* **WORK TO BE COMPLETED**
The required answer is every line of the data containing the word "tefilikix".

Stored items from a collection
┄┄┄┄┄┄
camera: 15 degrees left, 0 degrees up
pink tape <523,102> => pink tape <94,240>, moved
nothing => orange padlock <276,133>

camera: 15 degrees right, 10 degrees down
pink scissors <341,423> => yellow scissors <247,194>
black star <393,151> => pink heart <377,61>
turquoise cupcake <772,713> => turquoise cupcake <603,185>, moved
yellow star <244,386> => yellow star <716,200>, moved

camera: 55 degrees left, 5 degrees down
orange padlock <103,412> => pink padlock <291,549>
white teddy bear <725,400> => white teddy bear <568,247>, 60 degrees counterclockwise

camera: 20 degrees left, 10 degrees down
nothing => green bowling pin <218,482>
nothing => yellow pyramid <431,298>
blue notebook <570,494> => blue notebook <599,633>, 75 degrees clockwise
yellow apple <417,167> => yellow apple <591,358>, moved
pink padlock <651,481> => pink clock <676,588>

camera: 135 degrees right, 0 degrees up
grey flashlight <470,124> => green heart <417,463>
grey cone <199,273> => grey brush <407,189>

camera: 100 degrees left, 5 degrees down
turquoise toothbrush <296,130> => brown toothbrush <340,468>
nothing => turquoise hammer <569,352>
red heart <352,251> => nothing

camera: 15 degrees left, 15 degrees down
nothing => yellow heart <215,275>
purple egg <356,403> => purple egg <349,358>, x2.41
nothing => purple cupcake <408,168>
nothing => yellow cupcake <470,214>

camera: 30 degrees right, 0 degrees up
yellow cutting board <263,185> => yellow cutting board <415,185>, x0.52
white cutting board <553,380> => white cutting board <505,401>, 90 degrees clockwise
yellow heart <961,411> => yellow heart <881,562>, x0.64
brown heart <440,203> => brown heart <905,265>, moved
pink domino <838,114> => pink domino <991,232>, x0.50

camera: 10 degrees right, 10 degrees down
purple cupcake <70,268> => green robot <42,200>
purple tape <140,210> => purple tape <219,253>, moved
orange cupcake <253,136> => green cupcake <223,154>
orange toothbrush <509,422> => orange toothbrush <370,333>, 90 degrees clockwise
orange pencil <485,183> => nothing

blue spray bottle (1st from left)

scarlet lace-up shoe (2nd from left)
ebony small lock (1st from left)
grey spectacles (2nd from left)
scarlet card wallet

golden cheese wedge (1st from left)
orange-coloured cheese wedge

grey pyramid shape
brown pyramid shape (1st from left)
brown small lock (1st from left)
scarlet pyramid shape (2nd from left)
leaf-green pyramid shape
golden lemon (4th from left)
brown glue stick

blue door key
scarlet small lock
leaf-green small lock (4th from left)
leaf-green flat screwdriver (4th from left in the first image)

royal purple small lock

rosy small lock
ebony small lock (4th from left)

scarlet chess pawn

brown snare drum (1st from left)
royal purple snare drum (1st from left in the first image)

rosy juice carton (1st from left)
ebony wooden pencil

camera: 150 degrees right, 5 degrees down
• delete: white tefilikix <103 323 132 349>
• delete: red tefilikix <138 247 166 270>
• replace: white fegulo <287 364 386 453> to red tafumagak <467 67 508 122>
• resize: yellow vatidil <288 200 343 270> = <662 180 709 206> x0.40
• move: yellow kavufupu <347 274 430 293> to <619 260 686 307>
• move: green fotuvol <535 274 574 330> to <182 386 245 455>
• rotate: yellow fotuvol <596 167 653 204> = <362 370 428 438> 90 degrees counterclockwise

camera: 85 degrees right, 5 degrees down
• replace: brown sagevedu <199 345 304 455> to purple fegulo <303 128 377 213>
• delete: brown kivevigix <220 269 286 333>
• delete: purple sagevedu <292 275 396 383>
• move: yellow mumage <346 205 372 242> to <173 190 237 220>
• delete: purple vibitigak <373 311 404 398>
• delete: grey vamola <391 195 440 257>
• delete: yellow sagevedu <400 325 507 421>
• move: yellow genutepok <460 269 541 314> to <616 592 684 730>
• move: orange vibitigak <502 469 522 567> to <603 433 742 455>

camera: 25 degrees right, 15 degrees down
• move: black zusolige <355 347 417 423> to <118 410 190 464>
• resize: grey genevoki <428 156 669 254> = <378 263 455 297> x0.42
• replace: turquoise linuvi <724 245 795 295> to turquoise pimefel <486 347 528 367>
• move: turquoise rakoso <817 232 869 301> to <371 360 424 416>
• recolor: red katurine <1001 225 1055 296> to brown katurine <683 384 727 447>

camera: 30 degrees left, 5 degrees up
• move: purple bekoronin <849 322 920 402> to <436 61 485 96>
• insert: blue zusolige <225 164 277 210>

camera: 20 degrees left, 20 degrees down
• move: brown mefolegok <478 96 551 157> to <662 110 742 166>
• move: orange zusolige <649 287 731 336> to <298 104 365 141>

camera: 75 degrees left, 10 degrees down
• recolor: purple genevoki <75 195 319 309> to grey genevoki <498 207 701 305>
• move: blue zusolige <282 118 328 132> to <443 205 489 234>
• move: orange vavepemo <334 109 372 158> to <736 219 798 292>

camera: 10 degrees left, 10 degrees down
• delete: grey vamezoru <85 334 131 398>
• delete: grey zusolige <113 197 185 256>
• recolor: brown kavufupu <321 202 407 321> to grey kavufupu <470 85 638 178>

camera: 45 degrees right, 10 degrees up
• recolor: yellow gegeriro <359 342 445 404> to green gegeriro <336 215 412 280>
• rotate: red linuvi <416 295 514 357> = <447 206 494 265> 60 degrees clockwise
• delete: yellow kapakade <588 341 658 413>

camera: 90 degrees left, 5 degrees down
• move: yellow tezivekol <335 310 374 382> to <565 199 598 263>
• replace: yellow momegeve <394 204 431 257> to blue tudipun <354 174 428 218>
┄┄┄┄┄┄
* **ANSWER AREA**
• delete: white tefilikix <103 323 132 349>
• delete: red tefilikix <138 247 166 270>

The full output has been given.